**WHAT IS EXPECTED**.
Where a line in the data below includes the word "flamaster", count it. State the total and nothing more.
--------
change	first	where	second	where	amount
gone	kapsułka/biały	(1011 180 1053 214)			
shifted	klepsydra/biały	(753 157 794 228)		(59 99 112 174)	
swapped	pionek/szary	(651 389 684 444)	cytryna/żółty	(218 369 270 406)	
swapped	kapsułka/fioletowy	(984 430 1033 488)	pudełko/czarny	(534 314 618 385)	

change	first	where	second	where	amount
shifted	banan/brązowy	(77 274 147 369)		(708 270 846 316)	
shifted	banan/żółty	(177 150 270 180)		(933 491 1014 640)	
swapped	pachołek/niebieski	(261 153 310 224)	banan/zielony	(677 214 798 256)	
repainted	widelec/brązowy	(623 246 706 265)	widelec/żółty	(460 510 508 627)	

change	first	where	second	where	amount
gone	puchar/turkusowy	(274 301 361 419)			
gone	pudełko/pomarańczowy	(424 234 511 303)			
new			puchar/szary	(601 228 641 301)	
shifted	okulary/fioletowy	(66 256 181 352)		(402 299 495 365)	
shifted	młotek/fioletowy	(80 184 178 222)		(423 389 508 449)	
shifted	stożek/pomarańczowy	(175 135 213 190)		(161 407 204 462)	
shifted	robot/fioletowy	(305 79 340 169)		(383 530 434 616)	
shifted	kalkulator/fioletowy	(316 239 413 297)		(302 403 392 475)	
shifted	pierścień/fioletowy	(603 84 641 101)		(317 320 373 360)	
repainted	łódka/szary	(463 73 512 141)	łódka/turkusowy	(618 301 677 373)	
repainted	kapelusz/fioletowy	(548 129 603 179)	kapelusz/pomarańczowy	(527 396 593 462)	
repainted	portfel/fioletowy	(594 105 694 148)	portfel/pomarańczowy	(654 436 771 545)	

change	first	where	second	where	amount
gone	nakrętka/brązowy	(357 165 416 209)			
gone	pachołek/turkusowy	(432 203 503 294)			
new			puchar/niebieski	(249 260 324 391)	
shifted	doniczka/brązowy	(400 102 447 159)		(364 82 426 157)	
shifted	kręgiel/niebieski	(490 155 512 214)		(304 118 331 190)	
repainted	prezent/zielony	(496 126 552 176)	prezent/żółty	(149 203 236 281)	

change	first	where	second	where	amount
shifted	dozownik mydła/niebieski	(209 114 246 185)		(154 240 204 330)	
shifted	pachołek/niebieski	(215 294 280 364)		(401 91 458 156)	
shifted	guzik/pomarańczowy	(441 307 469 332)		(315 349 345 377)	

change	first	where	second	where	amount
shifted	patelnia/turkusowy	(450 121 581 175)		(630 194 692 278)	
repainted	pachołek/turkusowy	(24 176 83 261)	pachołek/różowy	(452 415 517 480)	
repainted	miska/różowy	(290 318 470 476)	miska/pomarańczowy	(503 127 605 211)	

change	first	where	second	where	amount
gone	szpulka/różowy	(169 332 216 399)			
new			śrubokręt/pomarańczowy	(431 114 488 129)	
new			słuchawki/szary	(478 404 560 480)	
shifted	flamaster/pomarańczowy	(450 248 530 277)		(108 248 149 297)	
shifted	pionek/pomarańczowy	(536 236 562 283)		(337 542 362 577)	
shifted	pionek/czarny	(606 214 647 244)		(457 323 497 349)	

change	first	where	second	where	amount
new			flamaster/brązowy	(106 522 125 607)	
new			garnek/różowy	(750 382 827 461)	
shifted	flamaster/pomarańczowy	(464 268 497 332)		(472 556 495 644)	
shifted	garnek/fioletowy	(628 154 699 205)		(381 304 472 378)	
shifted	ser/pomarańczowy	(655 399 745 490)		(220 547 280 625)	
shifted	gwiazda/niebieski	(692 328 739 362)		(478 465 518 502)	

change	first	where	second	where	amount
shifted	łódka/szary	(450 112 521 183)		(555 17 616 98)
--------
**RESULT OF THE TASK**.
3